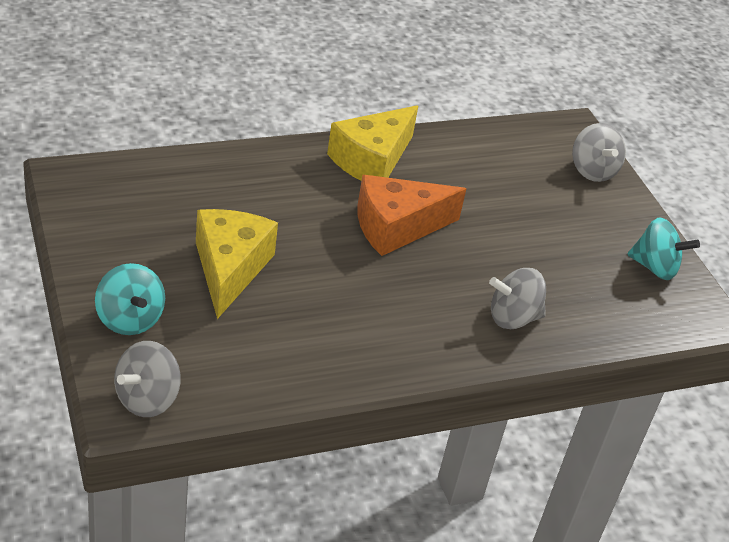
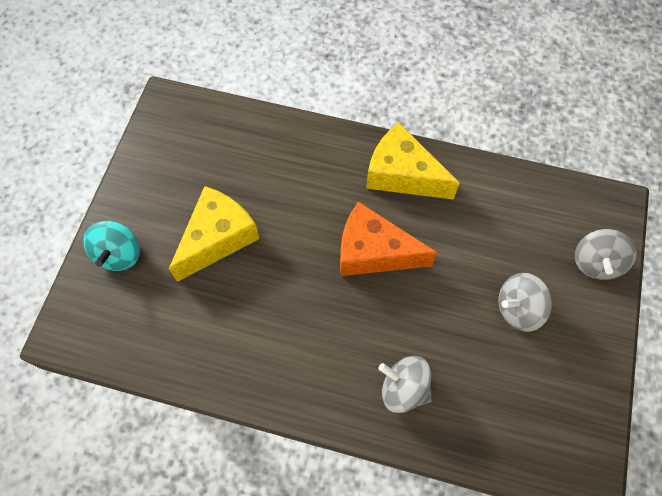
camera: 40 degrees right, 25 degrees up
(147, 399) = (83, 331): grey spinning top -> grey spinning top (518, 309)
(372, 160) = (402, 175): yellow cheese -> yellow cheese turned 45 degrees clockwise
(655, 267) = (575, 396): turquoise spinning top -> none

The task: Please print the lines from the one containing "(372, 160) = (402, 175): yellow" through the last line of the material, exactly, and leave out all other lines.

Response:
(372, 160) = (402, 175): yellow cheese -> yellow cheese turned 45 degrees clockwise
(655, 267) = (575, 396): turquoise spinning top -> none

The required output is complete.